Work to complete: Pull out every line in the data that contains the string "place" and copy each one.

Task material:
_ _ _ _
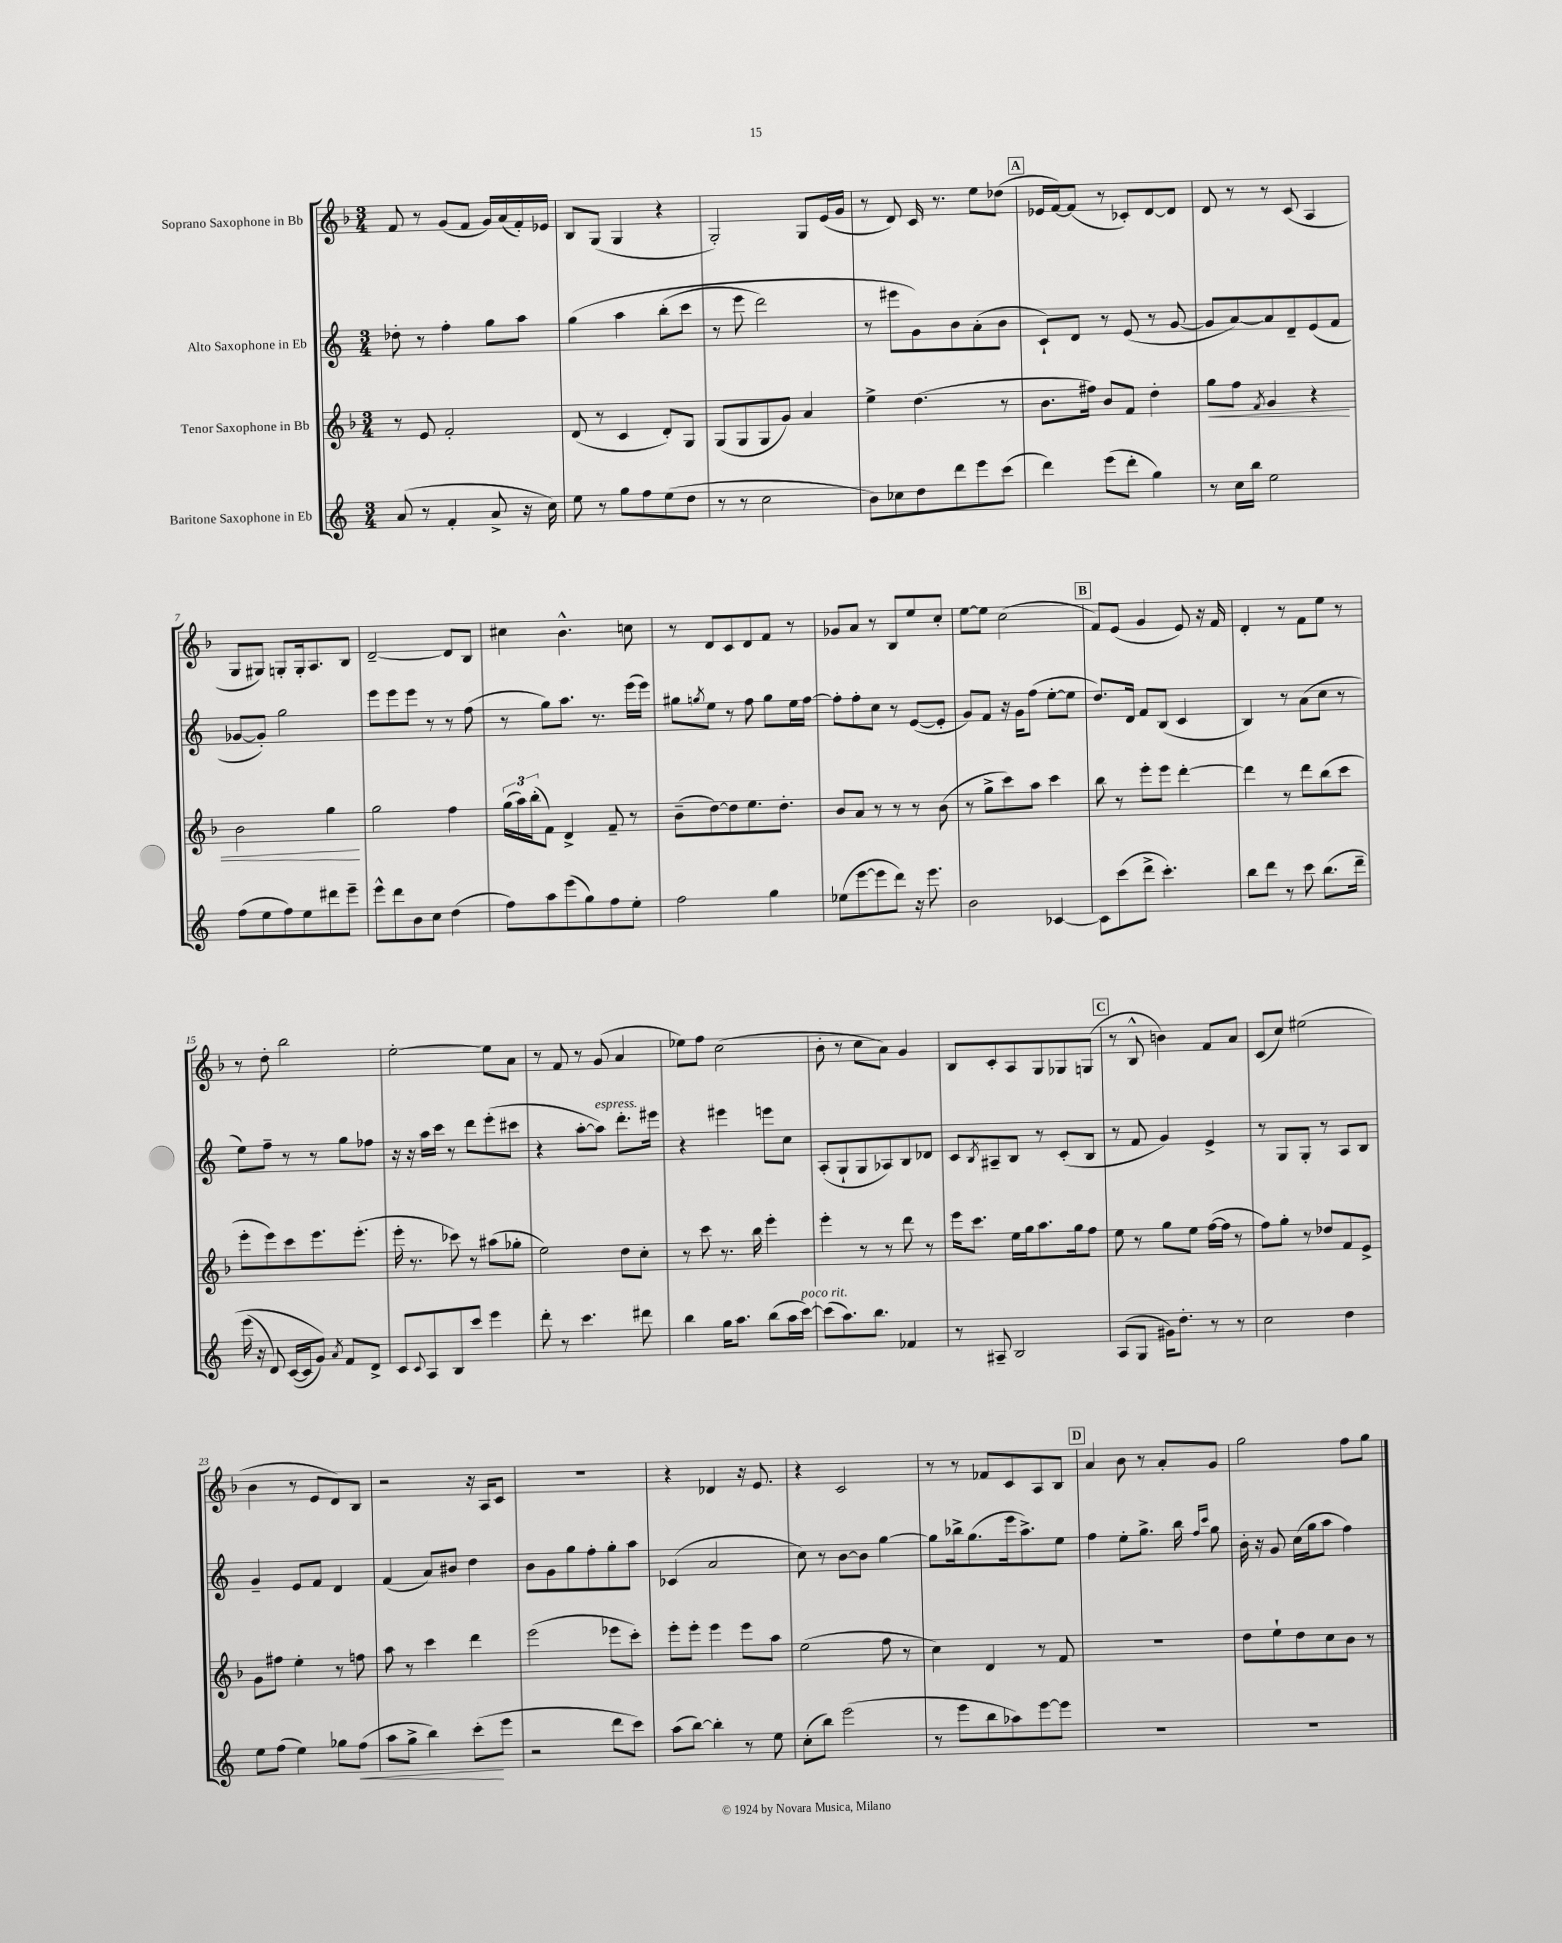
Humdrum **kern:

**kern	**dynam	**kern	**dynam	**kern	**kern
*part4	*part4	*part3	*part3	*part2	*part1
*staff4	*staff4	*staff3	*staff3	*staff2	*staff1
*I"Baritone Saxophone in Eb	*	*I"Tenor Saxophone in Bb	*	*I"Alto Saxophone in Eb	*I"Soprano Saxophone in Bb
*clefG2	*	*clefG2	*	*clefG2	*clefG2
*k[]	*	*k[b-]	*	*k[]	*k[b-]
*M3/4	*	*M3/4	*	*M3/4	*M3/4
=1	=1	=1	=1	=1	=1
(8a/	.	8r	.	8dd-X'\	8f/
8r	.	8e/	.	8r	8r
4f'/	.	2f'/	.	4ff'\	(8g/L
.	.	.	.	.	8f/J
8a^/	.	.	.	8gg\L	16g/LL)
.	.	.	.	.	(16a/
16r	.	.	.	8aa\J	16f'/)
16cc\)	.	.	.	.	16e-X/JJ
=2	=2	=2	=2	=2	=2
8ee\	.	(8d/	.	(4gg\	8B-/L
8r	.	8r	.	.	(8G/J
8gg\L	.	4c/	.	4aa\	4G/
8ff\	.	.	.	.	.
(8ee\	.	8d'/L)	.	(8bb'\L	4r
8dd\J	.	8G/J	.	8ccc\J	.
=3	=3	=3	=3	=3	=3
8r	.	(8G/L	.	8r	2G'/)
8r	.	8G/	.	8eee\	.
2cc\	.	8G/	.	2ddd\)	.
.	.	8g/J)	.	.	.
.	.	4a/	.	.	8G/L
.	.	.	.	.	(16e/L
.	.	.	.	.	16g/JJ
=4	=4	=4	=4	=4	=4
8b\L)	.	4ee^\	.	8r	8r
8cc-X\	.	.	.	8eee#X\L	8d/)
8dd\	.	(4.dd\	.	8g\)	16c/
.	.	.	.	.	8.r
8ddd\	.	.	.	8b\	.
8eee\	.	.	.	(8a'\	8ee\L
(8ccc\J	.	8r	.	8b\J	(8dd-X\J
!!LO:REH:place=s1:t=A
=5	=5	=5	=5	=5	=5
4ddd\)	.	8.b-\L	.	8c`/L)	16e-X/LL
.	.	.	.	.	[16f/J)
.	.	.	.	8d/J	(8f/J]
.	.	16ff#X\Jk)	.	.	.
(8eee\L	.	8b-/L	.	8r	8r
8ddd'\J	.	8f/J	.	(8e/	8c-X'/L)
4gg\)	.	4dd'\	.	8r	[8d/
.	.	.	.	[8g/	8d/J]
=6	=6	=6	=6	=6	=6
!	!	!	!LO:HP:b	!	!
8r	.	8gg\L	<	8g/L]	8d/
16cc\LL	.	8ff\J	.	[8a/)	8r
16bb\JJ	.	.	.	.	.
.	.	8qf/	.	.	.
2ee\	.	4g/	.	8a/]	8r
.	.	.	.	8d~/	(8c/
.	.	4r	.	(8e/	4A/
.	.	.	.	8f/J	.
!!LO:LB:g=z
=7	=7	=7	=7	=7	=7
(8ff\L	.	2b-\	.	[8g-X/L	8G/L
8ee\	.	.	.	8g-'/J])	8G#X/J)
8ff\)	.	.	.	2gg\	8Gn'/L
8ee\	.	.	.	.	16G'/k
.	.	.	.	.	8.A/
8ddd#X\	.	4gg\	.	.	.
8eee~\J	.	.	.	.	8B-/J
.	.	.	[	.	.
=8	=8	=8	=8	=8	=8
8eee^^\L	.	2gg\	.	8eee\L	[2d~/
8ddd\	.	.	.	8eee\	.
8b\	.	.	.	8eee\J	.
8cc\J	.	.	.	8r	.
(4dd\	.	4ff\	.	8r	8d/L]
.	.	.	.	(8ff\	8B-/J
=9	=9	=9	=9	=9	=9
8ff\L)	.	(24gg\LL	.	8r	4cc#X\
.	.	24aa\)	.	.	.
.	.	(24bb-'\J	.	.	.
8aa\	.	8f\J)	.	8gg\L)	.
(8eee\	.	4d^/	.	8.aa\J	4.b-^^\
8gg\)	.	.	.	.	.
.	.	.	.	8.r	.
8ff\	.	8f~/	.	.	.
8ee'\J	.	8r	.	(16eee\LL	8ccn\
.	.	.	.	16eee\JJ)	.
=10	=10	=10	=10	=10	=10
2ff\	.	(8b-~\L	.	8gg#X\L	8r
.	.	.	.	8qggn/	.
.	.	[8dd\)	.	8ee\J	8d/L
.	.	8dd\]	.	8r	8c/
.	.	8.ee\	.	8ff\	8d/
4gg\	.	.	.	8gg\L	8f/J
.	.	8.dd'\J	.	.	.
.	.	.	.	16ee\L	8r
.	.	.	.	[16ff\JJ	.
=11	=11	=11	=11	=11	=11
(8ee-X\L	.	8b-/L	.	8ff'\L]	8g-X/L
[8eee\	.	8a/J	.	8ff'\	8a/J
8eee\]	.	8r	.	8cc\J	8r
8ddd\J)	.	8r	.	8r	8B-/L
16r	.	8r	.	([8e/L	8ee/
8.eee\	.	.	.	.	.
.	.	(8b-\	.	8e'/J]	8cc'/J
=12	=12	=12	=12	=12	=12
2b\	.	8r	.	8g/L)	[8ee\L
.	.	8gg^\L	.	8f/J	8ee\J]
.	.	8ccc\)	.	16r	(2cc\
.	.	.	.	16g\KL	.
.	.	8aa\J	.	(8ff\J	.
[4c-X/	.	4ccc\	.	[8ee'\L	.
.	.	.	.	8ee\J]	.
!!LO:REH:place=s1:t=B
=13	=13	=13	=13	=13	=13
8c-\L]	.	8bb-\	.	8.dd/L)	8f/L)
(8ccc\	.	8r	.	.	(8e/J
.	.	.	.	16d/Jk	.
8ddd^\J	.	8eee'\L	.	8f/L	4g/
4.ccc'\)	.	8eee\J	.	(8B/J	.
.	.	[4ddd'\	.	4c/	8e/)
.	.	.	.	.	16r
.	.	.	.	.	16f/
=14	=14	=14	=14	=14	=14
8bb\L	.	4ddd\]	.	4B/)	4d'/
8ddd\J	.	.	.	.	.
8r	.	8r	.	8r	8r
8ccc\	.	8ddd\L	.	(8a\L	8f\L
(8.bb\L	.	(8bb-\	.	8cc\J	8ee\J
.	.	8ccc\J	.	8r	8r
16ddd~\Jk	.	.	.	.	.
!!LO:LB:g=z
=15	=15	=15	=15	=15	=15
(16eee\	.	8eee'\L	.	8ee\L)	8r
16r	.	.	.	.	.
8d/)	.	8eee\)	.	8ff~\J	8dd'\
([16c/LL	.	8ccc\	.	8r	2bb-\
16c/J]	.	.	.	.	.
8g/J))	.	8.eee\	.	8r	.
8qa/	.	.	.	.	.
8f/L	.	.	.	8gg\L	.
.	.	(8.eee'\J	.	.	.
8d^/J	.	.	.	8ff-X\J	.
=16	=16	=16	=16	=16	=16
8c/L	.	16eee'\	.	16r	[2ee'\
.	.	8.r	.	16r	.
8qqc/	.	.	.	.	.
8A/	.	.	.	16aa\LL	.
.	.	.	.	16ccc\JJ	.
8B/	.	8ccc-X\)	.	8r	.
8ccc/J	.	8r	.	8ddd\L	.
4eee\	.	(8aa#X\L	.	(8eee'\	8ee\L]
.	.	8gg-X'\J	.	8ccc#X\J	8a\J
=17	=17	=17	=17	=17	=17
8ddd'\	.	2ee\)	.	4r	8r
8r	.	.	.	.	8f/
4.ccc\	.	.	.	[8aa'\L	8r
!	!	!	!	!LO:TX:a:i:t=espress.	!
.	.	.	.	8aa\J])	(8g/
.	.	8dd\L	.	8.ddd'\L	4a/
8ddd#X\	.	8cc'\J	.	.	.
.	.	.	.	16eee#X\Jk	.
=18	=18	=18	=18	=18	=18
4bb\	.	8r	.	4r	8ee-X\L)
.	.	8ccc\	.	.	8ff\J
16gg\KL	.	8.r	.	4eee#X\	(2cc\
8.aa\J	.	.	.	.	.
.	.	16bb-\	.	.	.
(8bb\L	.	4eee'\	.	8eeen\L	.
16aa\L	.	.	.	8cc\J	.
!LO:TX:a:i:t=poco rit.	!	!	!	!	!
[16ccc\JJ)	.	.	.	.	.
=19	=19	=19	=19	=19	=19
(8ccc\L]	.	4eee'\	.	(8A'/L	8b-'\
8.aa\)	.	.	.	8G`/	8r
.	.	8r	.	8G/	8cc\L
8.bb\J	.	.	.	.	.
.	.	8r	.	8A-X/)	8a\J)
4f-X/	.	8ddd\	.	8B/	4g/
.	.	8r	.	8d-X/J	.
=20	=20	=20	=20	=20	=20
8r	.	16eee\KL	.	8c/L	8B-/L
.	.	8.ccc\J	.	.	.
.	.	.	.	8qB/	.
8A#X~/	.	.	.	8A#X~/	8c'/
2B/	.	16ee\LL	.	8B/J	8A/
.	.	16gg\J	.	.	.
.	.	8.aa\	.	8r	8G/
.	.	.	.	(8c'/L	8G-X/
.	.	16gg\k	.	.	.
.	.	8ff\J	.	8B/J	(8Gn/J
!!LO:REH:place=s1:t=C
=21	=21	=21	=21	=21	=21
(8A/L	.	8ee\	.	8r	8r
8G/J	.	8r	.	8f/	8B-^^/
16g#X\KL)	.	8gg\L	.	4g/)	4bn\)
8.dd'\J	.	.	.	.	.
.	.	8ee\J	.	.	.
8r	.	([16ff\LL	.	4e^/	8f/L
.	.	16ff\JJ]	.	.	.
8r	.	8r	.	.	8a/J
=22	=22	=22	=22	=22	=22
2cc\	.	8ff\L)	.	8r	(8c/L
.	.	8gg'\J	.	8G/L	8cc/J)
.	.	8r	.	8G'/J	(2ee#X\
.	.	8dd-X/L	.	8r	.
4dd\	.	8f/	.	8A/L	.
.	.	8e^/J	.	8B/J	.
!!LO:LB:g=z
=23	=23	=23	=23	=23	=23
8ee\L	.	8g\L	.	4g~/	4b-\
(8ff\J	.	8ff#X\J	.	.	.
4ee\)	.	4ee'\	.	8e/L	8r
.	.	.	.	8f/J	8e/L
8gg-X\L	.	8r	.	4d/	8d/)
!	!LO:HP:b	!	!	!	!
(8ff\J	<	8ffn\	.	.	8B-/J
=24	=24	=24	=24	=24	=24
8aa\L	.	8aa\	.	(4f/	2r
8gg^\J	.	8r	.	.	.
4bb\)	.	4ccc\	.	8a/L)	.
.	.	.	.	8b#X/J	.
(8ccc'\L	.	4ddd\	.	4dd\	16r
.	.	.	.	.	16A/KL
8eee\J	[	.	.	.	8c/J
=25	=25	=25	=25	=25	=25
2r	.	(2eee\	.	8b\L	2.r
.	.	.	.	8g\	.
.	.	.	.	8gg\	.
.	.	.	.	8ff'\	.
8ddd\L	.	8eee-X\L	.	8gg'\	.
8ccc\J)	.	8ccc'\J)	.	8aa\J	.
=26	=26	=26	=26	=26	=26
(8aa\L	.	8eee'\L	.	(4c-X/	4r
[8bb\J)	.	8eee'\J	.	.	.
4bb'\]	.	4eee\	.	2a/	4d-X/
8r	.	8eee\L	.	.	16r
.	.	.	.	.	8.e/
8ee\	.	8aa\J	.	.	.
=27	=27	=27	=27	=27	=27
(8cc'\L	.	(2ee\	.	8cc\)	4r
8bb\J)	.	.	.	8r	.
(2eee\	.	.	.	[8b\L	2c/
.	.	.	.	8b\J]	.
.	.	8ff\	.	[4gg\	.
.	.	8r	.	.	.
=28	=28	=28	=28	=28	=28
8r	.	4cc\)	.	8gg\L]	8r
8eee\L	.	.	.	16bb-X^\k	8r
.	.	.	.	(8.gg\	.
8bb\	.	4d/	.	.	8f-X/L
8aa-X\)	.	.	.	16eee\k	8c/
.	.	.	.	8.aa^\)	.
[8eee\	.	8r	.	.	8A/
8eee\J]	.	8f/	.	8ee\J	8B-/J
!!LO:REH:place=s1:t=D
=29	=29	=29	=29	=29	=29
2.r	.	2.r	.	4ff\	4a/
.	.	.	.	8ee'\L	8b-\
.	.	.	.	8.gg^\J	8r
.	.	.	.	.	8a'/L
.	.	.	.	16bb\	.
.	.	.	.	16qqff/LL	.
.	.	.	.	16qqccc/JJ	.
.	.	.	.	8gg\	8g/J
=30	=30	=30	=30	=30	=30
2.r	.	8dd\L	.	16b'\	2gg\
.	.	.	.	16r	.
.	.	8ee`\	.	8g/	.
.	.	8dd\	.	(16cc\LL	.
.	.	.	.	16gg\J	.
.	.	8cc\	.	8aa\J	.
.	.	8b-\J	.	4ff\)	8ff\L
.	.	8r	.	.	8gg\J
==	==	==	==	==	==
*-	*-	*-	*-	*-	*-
_ _ _ _
Written solution:
!!LO:REH:place=s1:t=A
!!LO:REH:place=s1:t=B
!!LO:REH:place=s1:t=C
!!LO:REH:place=s1:t=D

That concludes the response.